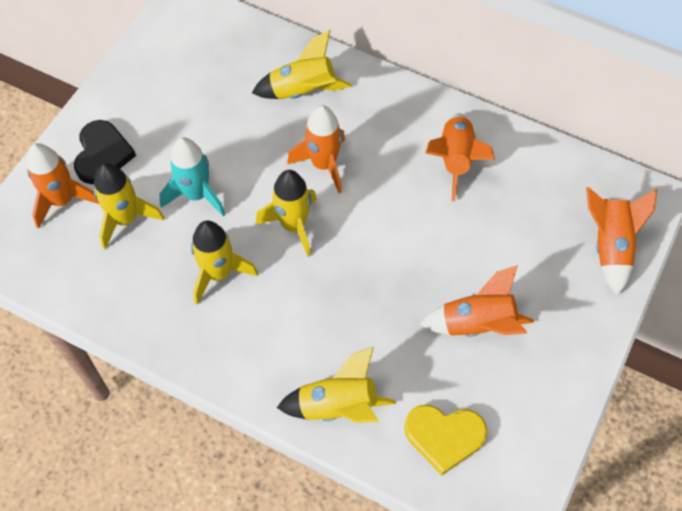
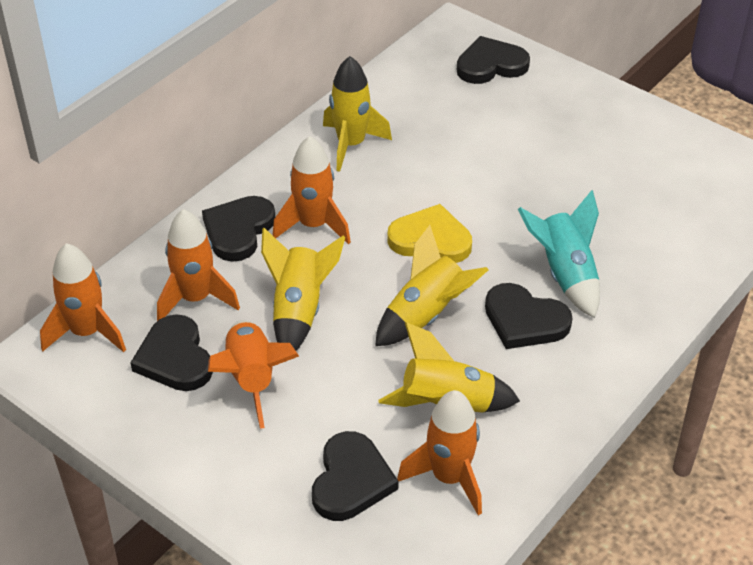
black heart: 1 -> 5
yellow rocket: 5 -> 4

+-------+

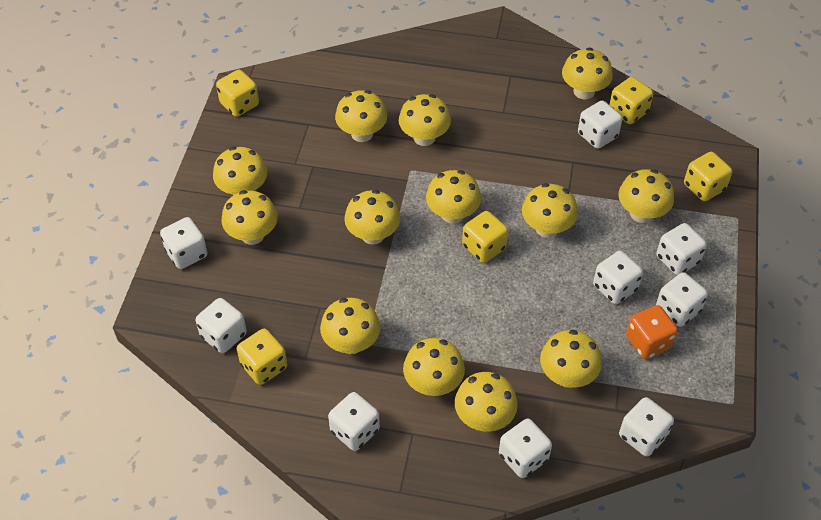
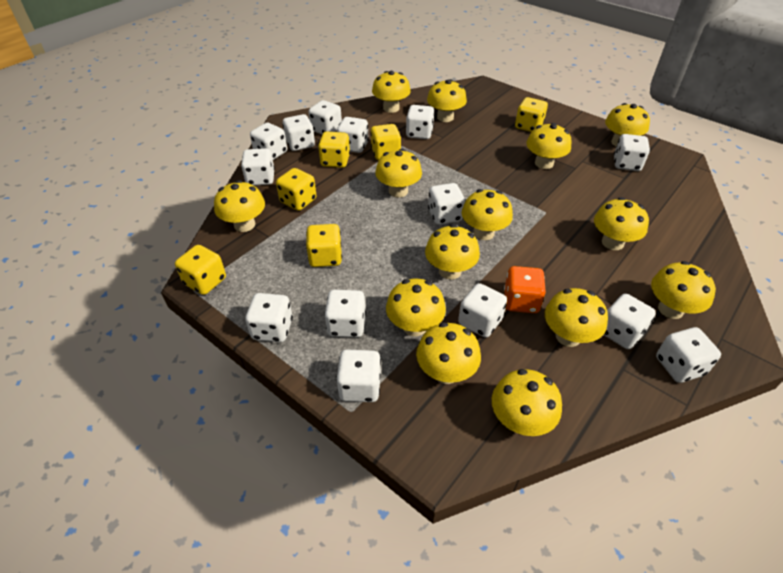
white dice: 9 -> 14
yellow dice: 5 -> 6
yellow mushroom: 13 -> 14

+-------+

* Exercise objective
Copy every line of the listing where the word "yellow" appears.

* Expected output
yellow rocket: 5 -> 4
yellow dice: 5 -> 6
yellow mushroom: 13 -> 14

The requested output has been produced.